**Records supplied**

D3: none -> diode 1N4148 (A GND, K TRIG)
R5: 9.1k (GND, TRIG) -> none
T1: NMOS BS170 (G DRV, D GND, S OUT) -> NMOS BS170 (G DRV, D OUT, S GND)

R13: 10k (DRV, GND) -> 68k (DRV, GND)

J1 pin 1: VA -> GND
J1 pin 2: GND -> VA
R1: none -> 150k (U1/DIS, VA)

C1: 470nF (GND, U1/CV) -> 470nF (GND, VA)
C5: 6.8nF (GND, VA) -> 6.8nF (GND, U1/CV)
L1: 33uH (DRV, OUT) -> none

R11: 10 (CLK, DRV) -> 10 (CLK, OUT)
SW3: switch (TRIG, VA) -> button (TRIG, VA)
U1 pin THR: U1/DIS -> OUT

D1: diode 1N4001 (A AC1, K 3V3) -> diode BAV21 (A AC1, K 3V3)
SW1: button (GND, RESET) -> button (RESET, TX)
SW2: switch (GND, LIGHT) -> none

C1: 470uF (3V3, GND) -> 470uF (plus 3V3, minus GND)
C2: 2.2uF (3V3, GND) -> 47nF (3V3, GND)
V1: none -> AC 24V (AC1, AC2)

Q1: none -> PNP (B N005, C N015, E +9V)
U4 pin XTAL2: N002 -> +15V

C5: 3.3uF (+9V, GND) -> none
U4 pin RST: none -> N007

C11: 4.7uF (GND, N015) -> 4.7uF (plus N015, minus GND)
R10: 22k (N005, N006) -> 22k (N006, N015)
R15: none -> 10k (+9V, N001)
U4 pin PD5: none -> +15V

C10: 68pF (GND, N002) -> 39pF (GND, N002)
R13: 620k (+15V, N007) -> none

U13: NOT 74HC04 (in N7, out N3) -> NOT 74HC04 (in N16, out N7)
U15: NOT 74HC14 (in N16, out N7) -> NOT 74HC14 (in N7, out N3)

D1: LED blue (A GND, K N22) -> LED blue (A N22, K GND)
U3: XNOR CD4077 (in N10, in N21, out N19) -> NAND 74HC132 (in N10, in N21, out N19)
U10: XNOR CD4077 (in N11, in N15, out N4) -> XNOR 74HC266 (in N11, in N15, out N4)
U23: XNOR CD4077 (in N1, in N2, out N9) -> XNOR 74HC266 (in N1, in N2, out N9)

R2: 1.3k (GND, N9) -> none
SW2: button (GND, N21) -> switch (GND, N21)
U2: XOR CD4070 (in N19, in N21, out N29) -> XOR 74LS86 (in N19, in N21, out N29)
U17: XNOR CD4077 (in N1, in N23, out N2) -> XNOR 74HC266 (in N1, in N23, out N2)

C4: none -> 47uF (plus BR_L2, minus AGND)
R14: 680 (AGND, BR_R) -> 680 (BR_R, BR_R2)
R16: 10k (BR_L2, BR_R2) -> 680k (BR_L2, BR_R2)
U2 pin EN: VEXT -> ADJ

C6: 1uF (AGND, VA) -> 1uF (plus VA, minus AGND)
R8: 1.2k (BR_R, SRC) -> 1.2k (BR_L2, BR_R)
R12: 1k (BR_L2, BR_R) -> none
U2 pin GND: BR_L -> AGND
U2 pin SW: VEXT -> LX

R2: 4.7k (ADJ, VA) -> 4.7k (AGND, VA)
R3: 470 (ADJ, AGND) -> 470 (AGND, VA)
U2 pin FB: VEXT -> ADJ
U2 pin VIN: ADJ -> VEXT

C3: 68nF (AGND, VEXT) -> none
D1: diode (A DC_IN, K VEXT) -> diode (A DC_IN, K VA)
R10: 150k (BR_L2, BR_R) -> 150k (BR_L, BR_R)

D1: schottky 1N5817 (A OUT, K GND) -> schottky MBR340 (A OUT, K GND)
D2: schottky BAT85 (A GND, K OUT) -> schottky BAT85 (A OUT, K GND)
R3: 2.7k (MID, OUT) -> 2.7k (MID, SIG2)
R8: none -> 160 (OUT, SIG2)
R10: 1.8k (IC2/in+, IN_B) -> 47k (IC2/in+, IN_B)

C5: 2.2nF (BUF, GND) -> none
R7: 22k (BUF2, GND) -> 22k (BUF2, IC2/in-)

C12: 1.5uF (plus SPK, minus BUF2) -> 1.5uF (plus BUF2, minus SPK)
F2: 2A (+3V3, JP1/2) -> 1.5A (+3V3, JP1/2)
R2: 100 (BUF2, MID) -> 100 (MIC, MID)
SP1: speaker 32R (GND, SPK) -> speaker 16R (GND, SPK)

**Exercise**
Among the lines above, return each one holding the string "plus".

**Task output**
C1: 470uF (3V3, GND) -> 470uF (plus 3V3, minus GND)
C11: 4.7uF (GND, N015) -> 4.7uF (plus N015, minus GND)
C4: none -> 47uF (plus BR_L2, minus AGND)
C6: 1uF (AGND, VA) -> 1uF (plus VA, minus AGND)
C12: 1.5uF (plus SPK, minus BUF2) -> 1.5uF (plus BUF2, minus SPK)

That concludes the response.